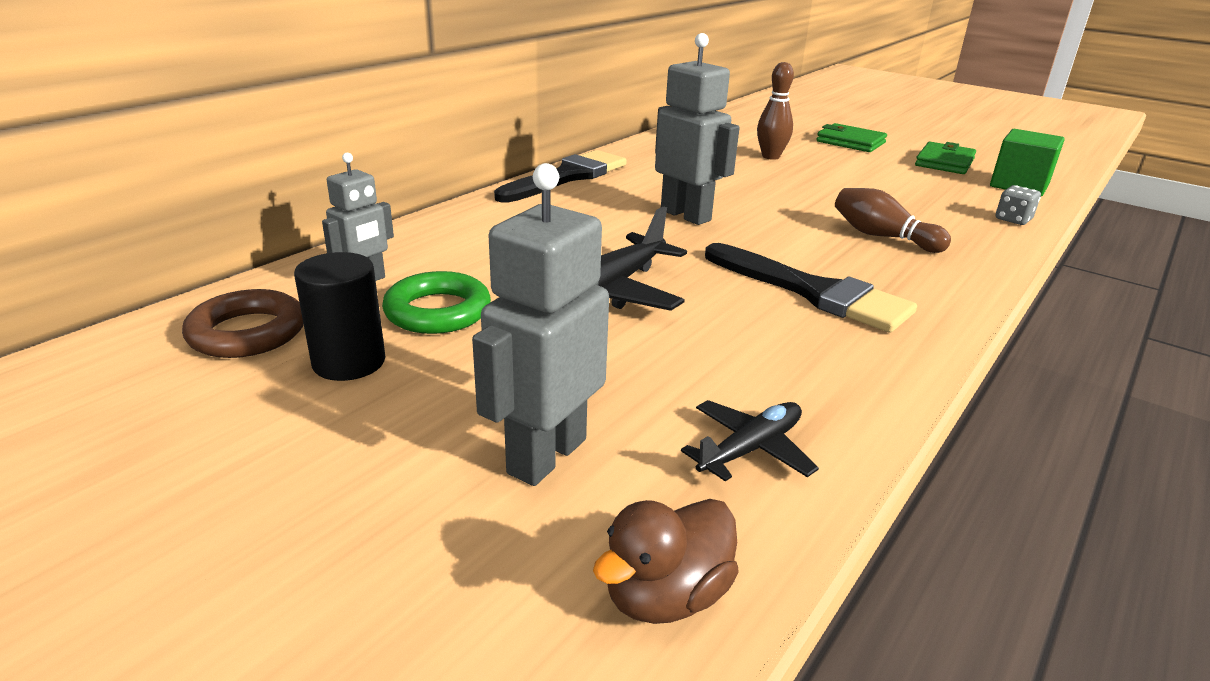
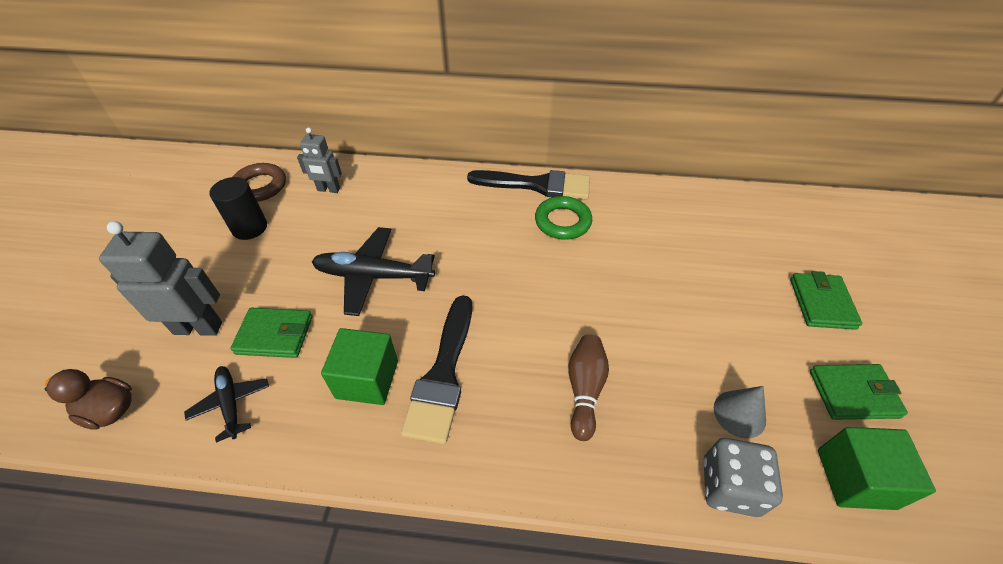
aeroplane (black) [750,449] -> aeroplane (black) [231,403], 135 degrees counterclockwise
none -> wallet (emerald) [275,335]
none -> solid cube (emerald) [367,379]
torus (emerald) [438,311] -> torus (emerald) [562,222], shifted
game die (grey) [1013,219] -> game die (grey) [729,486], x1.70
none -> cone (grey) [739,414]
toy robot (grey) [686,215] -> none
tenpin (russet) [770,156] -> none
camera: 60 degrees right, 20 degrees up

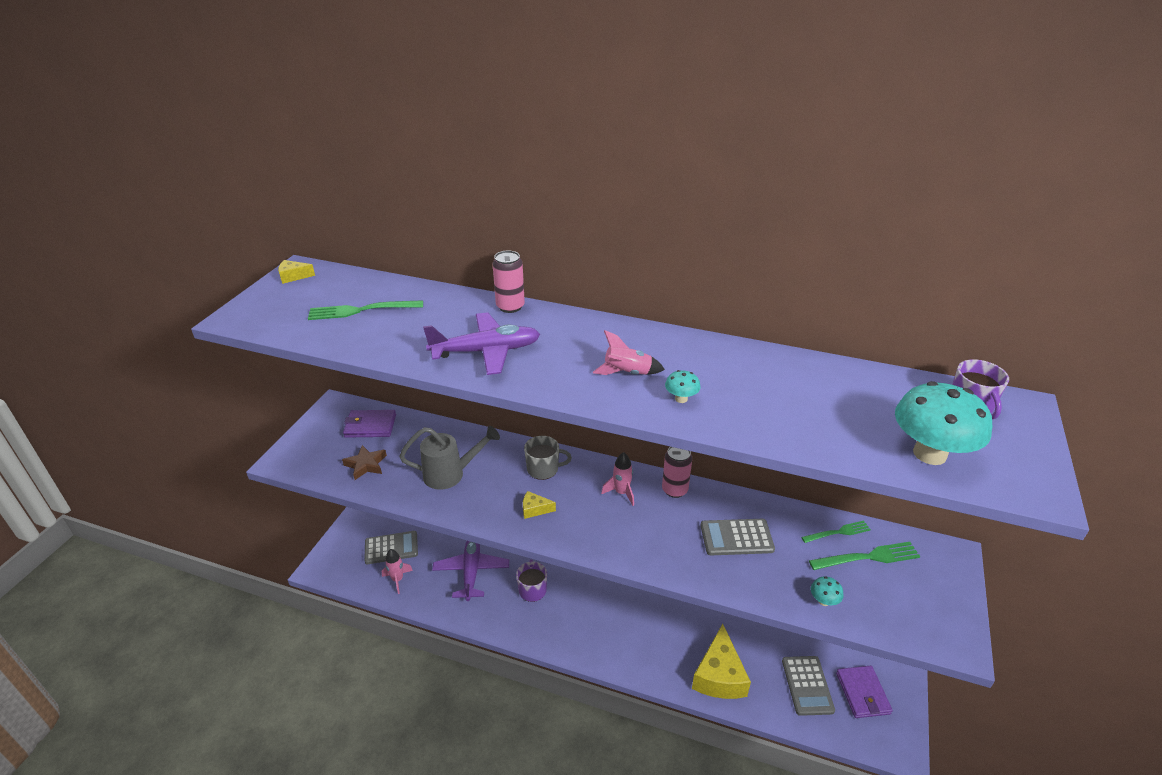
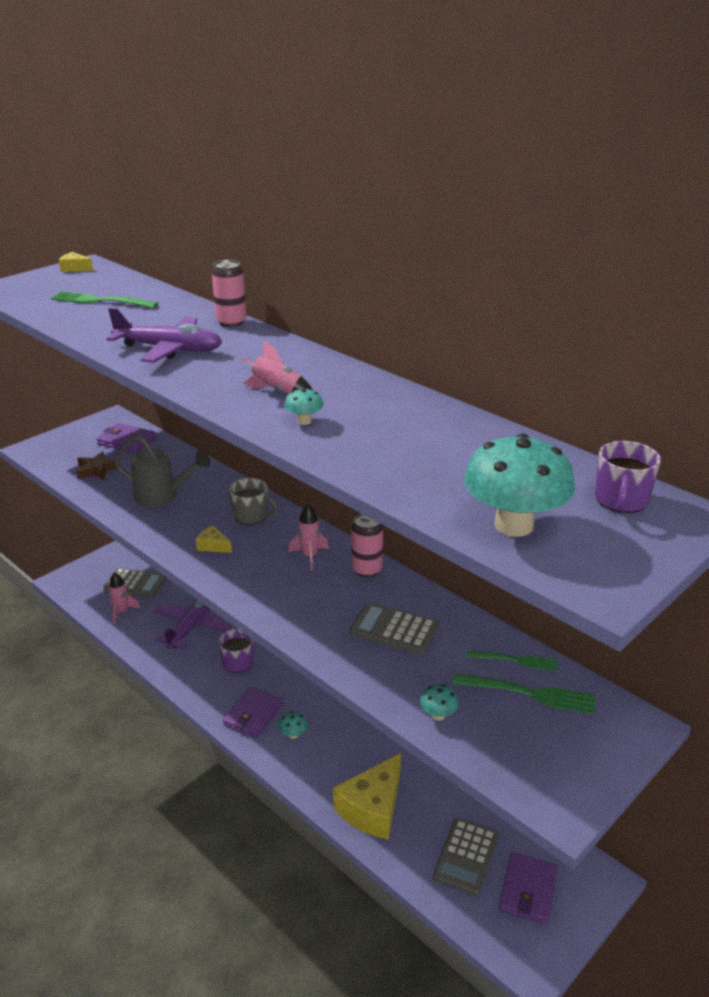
none -> wallet (violet) [253,715]
none -> fungus (turquoise) [293,734]
camera: 25 degrees right, 5 degrees down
###
Wherever the word "emerald" turns up in a line of the listing, that line counts; report the total as a lone number.

3